For the entries below, report the number of lines containing "turquoise", without any other content.

##### Input data #####

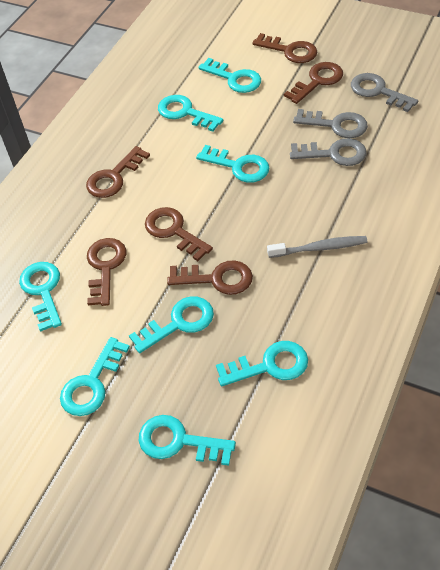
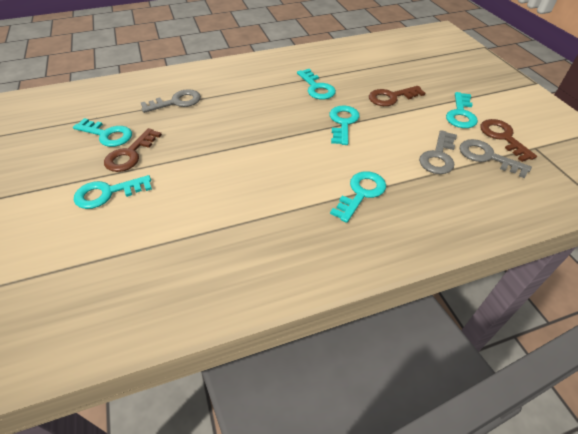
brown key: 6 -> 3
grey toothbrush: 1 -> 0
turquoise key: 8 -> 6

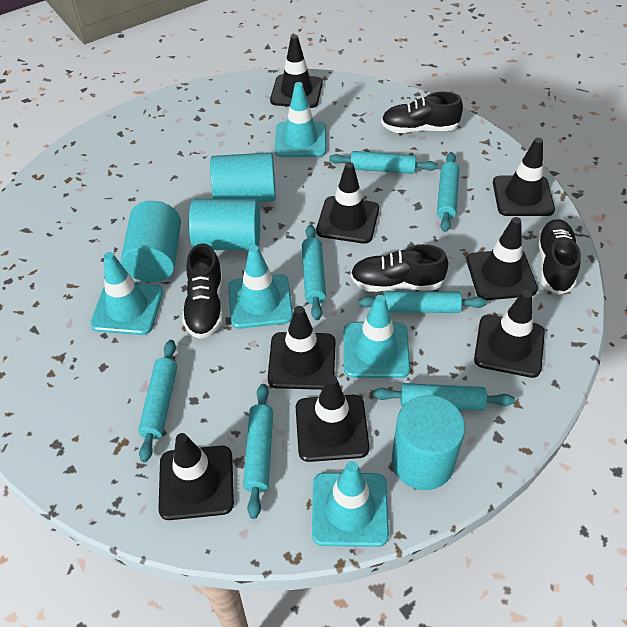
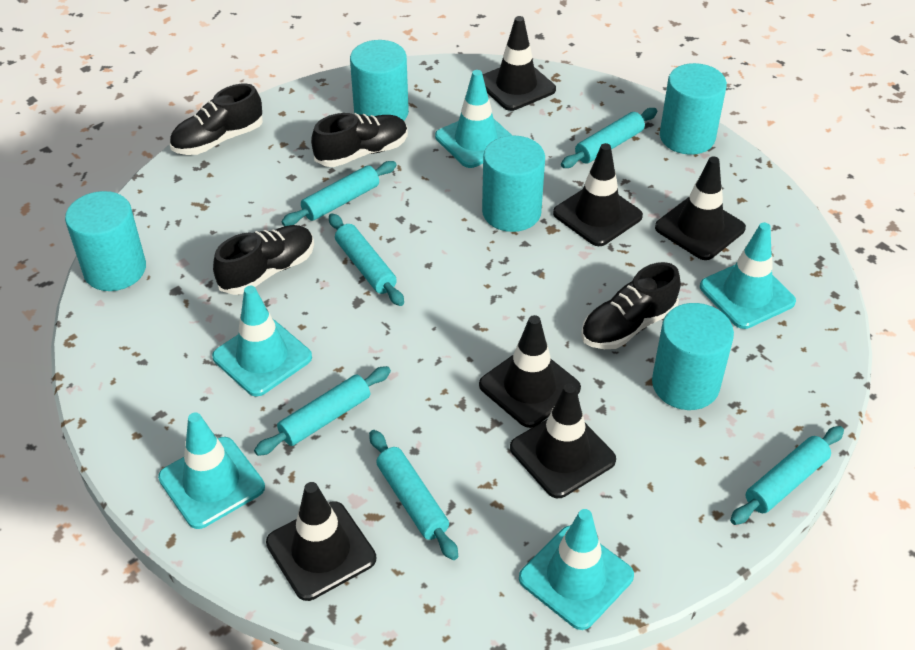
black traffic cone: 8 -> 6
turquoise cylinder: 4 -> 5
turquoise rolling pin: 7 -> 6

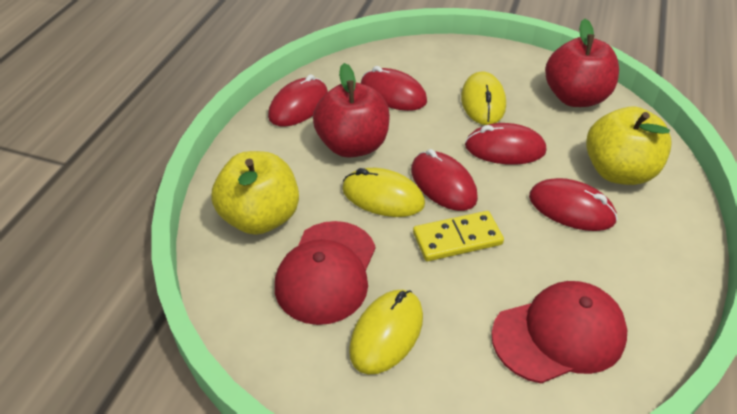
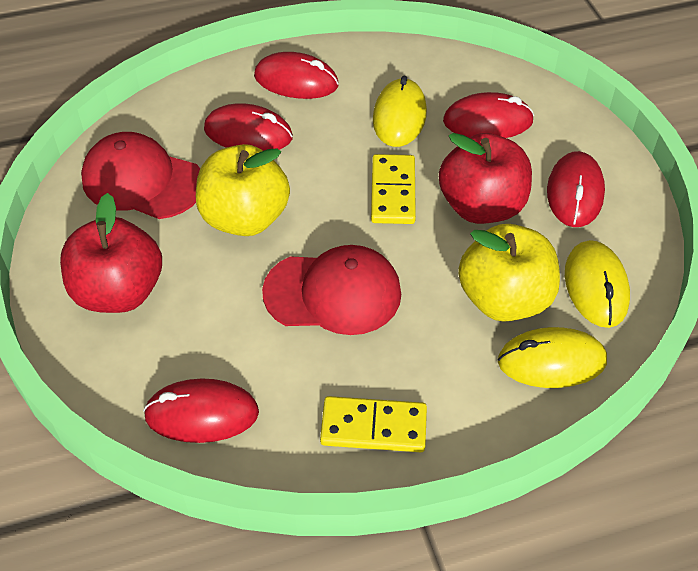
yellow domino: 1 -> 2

#####

- **Answer to the problem**: 3